■ WRITTEN EXERCISE
Quote the lines below word for word, starting with the very first one and going on through the line that contains "32: (755, 1021)", with both ends included.

■ Lines of data
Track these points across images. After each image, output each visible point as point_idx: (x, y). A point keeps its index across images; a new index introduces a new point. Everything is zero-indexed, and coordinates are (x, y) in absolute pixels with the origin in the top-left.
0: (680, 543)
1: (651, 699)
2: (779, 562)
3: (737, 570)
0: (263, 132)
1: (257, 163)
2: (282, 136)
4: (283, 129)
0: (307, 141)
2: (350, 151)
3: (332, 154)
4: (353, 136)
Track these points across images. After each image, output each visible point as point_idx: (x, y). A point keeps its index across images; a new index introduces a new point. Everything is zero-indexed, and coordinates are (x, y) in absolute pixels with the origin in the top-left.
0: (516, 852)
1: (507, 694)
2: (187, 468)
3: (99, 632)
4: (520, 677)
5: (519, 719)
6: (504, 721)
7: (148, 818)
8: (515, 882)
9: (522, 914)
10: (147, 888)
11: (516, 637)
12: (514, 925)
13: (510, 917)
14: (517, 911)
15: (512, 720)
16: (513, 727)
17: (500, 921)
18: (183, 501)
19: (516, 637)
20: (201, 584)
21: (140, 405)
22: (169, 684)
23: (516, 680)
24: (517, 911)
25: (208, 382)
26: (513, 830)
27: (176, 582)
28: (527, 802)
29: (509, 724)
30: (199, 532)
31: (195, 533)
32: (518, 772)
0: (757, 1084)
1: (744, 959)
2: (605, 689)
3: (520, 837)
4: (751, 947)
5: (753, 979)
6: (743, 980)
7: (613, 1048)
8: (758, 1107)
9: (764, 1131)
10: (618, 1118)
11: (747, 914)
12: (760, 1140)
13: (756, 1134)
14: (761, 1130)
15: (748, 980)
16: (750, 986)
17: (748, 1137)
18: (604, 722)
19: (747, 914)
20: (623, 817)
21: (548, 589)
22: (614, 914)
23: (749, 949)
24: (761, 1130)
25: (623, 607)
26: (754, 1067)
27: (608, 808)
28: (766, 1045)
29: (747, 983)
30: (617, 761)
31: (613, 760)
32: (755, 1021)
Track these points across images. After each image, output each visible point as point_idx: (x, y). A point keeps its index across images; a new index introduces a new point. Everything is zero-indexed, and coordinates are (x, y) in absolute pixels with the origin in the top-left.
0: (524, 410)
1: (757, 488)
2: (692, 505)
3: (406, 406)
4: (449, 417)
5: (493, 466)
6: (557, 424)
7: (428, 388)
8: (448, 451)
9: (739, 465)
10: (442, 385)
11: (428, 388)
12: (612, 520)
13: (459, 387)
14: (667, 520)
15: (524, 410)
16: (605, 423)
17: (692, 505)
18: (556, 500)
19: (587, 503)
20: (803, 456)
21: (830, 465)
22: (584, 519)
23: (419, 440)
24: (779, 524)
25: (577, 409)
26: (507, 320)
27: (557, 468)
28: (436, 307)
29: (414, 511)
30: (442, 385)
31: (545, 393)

■ TASK RESULT
Track these points across images. After each image, output each visible point as point_idx: (x, y). A point keeps its index across images; a new index introduces a new point. Everything is zero-indexed, and coordinates are (x, y) in absolute pixels with the origin in the top-left.
0: (680, 543)
1: (651, 699)
2: (779, 562)
3: (737, 570)
0: (263, 132)
1: (257, 163)
2: (282, 136)
4: (283, 129)
0: (307, 141)
2: (350, 151)
3: (332, 154)
4: (353, 136)
Track these points across images. After each image, output each visible point as point_idx: (x, y). A point keeps its index across images; a new index introduces a new point. Everything is zero-indexed, and coordinates are (x, y) in absolute pixels with the origin in the top-left.
0: (516, 852)
1: (507, 694)
2: (187, 468)
3: (99, 632)
4: (520, 677)
5: (519, 719)
6: (504, 721)
7: (148, 818)
8: (515, 882)
9: (522, 914)
10: (147, 888)
11: (516, 637)
12: (514, 925)
13: (510, 917)
14: (517, 911)
15: (512, 720)
16: (513, 727)
17: (500, 921)
18: (183, 501)
19: (516, 637)
20: (201, 584)
21: (140, 405)
22: (169, 684)
23: (516, 680)
24: (517, 911)
25: (208, 382)
26: (513, 830)
27: (176, 582)
28: (527, 802)
29: (509, 724)
30: (199, 532)
31: (195, 533)
32: (518, 772)
0: (757, 1084)
1: (744, 959)
2: (605, 689)
3: (520, 837)
4: (751, 947)
5: (753, 979)
6: (743, 980)
7: (613, 1048)
8: (758, 1107)
9: (764, 1131)
10: (618, 1118)
11: (747, 914)
12: (760, 1140)
13: (756, 1134)
14: (761, 1130)
15: (748, 980)
16: (750, 986)
17: (748, 1137)
18: (604, 722)
19: (747, 914)
20: (623, 817)
21: (548, 589)
22: (614, 914)
23: (749, 949)
24: (761, 1130)
25: (623, 607)
26: (754, 1067)
27: (608, 808)
28: (766, 1045)
29: (747, 983)
30: (617, 761)
31: (613, 760)
32: (755, 1021)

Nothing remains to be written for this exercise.